Object count comparisons
━━━
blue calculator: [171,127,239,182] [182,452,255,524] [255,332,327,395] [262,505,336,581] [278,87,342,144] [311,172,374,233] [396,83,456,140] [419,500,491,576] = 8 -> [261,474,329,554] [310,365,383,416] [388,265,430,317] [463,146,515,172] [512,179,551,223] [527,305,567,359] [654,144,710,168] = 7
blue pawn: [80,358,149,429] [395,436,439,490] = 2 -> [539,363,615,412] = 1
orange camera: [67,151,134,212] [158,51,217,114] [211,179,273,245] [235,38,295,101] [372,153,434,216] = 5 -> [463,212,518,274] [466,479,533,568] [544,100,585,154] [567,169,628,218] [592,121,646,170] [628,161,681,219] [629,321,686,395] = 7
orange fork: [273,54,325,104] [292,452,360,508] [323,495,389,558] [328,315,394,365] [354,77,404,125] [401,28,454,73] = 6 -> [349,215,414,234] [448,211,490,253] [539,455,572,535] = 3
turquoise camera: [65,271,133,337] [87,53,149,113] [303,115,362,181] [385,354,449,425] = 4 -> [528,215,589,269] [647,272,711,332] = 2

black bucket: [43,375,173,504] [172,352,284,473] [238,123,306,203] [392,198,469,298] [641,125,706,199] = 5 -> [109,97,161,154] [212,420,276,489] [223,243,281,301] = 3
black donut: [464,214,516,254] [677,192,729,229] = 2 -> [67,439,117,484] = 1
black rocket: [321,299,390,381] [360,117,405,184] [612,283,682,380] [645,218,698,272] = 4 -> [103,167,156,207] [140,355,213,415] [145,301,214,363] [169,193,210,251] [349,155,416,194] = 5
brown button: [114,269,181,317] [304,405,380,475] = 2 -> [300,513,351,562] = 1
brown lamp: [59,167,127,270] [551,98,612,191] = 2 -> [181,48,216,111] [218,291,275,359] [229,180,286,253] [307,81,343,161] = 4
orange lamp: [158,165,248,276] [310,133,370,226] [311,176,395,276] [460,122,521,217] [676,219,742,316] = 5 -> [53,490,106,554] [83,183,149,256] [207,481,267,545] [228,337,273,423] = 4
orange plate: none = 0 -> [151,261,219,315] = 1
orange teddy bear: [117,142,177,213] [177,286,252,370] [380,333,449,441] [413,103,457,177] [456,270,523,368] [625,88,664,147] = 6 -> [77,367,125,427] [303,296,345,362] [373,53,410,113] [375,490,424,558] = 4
━━━
- Your objective -
Where a line of the records above holds the word "camera", copy that line.

- Reply to the task -
orange camera: [67,151,134,212] [158,51,217,114] [211,179,273,245] [235,38,295,101] [372,153,434,216] = 5 -> [463,212,518,274] [466,479,533,568] [544,100,585,154] [567,169,628,218] [592,121,646,170] [628,161,681,219] [629,321,686,395] = 7
turquoise camera: [65,271,133,337] [87,53,149,113] [303,115,362,181] [385,354,449,425] = 4 -> [528,215,589,269] [647,272,711,332] = 2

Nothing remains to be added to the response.